** SUPPLIED MATERIAL follows **
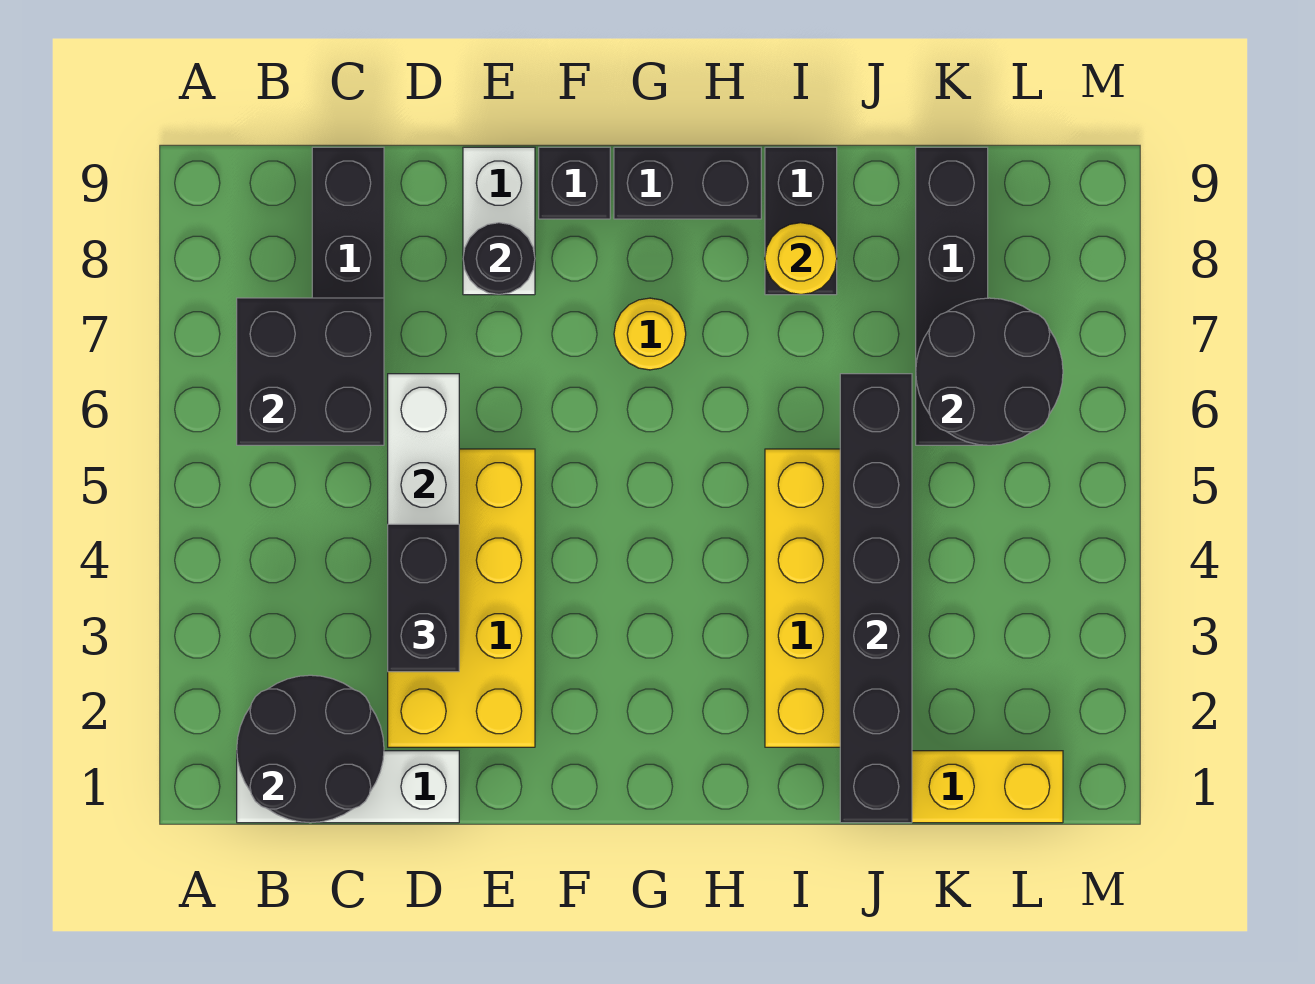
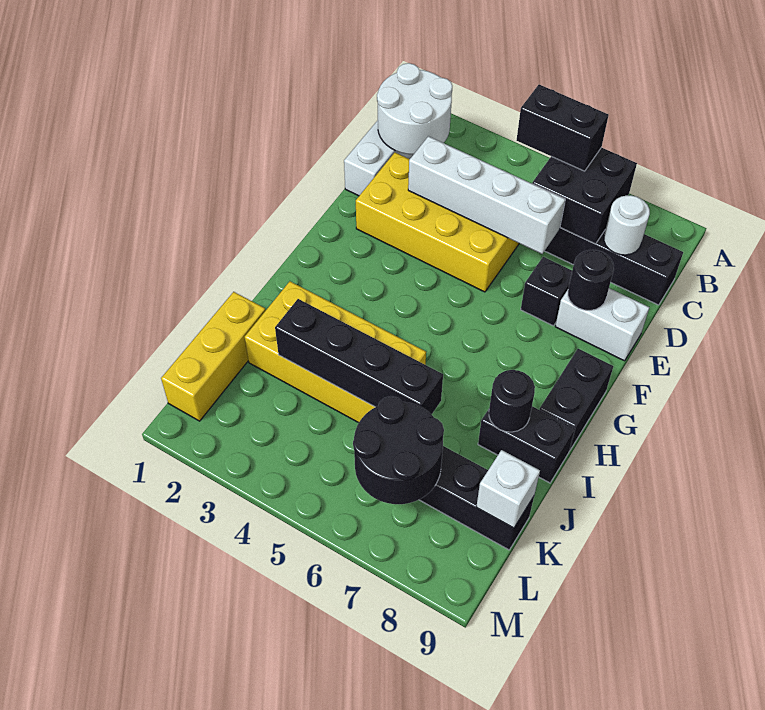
black 2x2 round brick [237,675,384,823] -> white 2x2 round brick [377,63,452,154]
none -> white 1x1 round brick [604,195,650,255]
black 1x2 brick [388,524,459,672] -> black 1x2 brick moved to [516,85,609,171]
black 1x1 brick [539,147,610,219] -> black 1x1 brick moved to [521,257,572,326]
yellow 1x1 round brick [614,298,686,370] -> none
yellow 1x1 round brick [765,223,837,294] -> black 1x1 round brick [489,370,535,432]
black 1x6 brick [840,374,912,823] -> black 1x4 brick [275,299,443,415]
none -> white 1x1 brick [476,450,540,528]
** End of SUPPLIED MATERIAL **
▸ WHAT THE EXERCISE ASKS
Quote the records above in full, dropping each picture.

▸ RESPONSE TO THE TASK
black 2x2 round brick [237,675,384,823] -> white 2x2 round brick [377,63,452,154]
none -> white 1x1 round brick [604,195,650,255]
black 1x2 brick [388,524,459,672] -> black 1x2 brick moved to [516,85,609,171]
black 1x1 brick [539,147,610,219] -> black 1x1 brick moved to [521,257,572,326]
yellow 1x1 round brick [614,298,686,370] -> none
yellow 1x1 round brick [765,223,837,294] -> black 1x1 round brick [489,370,535,432]
black 1x6 brick [840,374,912,823] -> black 1x4 brick [275,299,443,415]
none -> white 1x1 brick [476,450,540,528]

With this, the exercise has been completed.